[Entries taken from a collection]

********************

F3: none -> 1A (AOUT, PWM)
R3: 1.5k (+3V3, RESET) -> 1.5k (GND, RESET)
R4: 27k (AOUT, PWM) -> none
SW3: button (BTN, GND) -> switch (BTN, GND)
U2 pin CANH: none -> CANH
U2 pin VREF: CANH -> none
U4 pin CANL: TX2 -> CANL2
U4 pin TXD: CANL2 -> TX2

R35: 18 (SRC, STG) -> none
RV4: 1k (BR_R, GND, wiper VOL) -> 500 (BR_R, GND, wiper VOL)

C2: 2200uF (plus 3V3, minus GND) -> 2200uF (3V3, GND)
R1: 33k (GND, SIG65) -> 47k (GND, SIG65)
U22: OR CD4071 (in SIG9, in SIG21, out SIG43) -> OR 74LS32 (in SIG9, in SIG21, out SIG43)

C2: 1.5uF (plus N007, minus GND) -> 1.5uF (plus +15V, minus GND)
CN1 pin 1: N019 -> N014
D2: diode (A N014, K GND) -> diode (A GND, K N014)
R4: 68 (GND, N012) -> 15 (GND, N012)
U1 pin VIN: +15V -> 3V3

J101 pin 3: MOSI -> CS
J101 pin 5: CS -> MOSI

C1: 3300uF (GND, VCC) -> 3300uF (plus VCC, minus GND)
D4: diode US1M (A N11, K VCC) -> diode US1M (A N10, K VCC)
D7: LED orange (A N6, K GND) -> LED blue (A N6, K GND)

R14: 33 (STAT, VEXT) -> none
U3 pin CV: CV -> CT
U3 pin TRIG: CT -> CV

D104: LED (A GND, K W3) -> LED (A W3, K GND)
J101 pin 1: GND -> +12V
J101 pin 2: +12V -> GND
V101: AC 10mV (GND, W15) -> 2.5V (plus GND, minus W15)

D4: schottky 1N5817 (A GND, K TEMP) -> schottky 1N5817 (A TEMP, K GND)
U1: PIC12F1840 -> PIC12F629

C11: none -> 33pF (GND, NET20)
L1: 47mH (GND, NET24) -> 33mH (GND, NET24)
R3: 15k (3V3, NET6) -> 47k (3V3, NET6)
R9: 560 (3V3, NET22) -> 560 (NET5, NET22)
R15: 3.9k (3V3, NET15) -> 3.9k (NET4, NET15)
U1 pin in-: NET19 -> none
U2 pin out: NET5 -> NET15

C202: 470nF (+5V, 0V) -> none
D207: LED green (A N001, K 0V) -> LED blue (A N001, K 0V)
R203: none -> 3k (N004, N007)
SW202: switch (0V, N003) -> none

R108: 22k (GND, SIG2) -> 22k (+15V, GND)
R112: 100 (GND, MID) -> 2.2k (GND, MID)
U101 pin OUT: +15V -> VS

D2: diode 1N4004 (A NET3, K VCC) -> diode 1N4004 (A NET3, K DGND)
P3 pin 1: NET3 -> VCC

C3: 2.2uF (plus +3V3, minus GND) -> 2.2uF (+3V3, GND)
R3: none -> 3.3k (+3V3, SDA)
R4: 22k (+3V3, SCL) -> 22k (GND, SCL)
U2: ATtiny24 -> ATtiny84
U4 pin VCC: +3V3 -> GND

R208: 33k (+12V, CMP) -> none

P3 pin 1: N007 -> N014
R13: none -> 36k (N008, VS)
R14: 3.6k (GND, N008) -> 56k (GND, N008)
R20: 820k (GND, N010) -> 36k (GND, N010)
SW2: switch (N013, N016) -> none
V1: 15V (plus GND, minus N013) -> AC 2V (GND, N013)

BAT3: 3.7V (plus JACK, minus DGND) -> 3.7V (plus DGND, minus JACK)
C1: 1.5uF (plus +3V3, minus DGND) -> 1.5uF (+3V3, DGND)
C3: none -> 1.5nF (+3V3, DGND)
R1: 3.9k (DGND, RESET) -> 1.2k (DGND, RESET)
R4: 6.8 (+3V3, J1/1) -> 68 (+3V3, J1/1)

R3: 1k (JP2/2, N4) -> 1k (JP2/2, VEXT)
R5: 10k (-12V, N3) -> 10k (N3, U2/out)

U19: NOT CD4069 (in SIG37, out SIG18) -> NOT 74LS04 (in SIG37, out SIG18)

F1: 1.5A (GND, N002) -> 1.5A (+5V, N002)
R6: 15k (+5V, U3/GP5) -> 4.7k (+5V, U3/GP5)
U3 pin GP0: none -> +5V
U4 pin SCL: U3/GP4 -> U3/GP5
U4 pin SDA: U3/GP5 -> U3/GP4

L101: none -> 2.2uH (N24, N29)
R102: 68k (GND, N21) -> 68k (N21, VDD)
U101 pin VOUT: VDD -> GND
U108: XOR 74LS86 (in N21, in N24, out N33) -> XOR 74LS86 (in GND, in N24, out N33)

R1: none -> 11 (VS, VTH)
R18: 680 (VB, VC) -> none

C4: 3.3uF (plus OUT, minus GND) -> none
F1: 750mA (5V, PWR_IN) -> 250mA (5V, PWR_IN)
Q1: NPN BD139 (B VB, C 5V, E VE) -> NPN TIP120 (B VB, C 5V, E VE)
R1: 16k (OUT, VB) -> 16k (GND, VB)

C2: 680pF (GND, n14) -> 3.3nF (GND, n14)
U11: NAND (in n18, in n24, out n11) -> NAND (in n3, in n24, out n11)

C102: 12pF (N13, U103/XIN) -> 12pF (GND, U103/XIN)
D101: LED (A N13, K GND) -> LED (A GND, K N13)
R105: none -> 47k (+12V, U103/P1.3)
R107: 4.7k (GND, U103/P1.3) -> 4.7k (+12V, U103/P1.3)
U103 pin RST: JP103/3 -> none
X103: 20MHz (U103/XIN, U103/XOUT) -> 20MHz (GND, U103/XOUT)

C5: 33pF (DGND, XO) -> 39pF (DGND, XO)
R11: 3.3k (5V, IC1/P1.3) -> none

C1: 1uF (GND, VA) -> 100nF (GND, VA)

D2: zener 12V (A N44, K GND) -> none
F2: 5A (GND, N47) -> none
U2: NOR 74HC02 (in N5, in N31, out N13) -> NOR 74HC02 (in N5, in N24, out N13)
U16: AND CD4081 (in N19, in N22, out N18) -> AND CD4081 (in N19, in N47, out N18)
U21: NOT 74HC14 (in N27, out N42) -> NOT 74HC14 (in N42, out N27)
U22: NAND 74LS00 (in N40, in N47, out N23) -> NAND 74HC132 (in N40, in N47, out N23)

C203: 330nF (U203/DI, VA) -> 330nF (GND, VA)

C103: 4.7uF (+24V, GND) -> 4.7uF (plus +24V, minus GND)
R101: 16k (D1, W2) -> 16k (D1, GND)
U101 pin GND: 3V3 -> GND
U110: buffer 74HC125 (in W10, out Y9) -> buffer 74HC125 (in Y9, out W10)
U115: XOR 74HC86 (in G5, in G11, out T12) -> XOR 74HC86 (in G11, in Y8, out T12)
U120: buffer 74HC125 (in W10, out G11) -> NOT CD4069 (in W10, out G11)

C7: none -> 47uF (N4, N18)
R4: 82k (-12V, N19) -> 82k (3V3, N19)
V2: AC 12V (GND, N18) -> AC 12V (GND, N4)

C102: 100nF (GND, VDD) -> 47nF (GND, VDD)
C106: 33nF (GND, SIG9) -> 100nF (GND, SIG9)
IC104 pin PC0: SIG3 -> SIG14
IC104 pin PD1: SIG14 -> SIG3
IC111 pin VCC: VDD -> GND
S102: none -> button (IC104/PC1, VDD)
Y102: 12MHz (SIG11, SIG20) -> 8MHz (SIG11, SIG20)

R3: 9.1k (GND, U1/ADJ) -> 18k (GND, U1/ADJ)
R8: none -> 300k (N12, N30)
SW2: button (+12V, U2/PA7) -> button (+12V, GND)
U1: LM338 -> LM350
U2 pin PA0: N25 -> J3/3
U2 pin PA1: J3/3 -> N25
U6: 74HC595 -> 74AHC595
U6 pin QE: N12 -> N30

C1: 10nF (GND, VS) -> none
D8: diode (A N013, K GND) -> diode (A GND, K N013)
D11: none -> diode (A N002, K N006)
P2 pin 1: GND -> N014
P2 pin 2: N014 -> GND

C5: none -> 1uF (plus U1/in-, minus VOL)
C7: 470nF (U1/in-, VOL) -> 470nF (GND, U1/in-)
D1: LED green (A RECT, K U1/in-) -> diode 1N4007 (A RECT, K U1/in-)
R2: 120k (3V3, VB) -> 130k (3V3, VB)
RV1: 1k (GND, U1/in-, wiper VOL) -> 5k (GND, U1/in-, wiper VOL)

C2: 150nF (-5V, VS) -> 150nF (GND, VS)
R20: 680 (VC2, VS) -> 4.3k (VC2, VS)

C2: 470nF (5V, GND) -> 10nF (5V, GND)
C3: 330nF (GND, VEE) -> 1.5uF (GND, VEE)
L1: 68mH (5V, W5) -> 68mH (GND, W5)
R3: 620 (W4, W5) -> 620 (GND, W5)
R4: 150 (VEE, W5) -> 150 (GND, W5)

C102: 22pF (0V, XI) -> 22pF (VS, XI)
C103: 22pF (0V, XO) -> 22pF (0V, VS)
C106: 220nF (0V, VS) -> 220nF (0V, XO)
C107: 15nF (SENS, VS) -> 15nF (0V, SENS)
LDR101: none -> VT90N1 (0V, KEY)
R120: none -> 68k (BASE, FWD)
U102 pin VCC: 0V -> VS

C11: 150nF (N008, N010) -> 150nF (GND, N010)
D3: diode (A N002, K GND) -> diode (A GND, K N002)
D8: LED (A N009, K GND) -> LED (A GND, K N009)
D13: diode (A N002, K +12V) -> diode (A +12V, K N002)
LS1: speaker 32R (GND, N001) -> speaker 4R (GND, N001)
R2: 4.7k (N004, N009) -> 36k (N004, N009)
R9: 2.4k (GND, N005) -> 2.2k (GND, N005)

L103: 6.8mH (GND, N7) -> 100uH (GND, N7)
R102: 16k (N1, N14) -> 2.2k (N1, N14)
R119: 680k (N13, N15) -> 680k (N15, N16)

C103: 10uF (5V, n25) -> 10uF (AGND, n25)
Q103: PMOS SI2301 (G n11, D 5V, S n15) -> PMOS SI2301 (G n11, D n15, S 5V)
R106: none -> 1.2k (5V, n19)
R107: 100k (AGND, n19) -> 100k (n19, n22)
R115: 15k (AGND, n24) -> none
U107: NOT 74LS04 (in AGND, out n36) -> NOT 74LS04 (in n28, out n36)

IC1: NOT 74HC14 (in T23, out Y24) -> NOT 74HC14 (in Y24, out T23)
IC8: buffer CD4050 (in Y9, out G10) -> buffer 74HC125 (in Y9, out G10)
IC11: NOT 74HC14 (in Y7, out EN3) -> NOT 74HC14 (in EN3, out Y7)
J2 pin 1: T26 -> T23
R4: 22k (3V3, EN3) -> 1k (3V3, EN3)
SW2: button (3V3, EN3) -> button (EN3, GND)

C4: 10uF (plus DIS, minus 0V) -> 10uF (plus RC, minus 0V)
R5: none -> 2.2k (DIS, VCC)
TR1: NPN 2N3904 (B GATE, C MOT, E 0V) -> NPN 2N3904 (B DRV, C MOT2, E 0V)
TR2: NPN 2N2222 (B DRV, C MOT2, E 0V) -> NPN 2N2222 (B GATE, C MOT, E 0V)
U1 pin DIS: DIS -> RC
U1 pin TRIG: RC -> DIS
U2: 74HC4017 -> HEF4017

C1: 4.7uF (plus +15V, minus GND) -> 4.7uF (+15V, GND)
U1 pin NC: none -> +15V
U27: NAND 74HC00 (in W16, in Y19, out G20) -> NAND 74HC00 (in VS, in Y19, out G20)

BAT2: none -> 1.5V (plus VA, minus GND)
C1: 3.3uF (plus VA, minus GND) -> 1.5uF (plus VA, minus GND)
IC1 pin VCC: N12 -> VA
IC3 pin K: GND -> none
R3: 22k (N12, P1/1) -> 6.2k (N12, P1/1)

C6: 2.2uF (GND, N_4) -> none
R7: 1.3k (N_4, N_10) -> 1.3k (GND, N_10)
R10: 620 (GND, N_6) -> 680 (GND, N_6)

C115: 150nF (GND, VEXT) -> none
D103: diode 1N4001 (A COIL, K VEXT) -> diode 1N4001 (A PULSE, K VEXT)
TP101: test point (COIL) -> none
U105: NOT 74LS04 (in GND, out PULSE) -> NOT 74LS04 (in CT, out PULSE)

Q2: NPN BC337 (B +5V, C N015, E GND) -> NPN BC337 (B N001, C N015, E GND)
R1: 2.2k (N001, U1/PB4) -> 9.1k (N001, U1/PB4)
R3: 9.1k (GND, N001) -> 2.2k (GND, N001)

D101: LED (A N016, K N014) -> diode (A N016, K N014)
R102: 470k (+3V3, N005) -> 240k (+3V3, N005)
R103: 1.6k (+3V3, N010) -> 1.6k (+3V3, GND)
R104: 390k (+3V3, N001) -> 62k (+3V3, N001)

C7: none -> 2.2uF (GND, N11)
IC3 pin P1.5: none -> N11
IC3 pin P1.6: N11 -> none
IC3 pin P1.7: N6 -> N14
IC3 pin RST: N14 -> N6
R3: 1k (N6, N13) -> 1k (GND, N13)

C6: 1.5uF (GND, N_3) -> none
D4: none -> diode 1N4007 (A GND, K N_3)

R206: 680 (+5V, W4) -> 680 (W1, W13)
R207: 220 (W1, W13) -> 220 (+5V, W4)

********************

Task brief: The answer is the records above restated word for word from their opening line through the line that holds "R203: none -> 3k (N004, N007)", both included, and nothing else.

Worked solution:
F3: none -> 1A (AOUT, PWM)
R3: 1.5k (+3V3, RESET) -> 1.5k (GND, RESET)
R4: 27k (AOUT, PWM) -> none
SW3: button (BTN, GND) -> switch (BTN, GND)
U2 pin CANH: none -> CANH
U2 pin VREF: CANH -> none
U4 pin CANL: TX2 -> CANL2
U4 pin TXD: CANL2 -> TX2

R35: 18 (SRC, STG) -> none
RV4: 1k (BR_R, GND, wiper VOL) -> 500 (BR_R, GND, wiper VOL)

C2: 2200uF (plus 3V3, minus GND) -> 2200uF (3V3, GND)
R1: 33k (GND, SIG65) -> 47k (GND, SIG65)
U22: OR CD4071 (in SIG9, in SIG21, out SIG43) -> OR 74LS32 (in SIG9, in SIG21, out SIG43)

C2: 1.5uF (plus N007, minus GND) -> 1.5uF (plus +15V, minus GND)
CN1 pin 1: N019 -> N014
D2: diode (A N014, K GND) -> diode (A GND, K N014)
R4: 68 (GND, N012) -> 15 (GND, N012)
U1 pin VIN: +15V -> 3V3

J101 pin 3: MOSI -> CS
J101 pin 5: CS -> MOSI

C1: 3300uF (GND, VCC) -> 3300uF (plus VCC, minus GND)
D4: diode US1M (A N11, K VCC) -> diode US1M (A N10, K VCC)
D7: LED orange (A N6, K GND) -> LED blue (A N6, K GND)

R14: 33 (STAT, VEXT) -> none
U3 pin CV: CV -> CT
U3 pin TRIG: CT -> CV

D104: LED (A GND, K W3) -> LED (A W3, K GND)
J101 pin 1: GND -> +12V
J101 pin 2: +12V -> GND
V101: AC 10mV (GND, W15) -> 2.5V (plus GND, minus W15)

D4: schottky 1N5817 (A GND, K TEMP) -> schottky 1N5817 (A TEMP, K GND)
U1: PIC12F1840 -> PIC12F629

C11: none -> 33pF (GND, NET20)
L1: 47mH (GND, NET24) -> 33mH (GND, NET24)
R3: 15k (3V3, NET6) -> 47k (3V3, NET6)
R9: 560 (3V3, NET22) -> 560 (NET5, NET22)
R15: 3.9k (3V3, NET15) -> 3.9k (NET4, NET15)
U1 pin in-: NET19 -> none
U2 pin out: NET5 -> NET15

C202: 470nF (+5V, 0V) -> none
D207: LED green (A N001, K 0V) -> LED blue (A N001, K 0V)
R203: none -> 3k (N004, N007)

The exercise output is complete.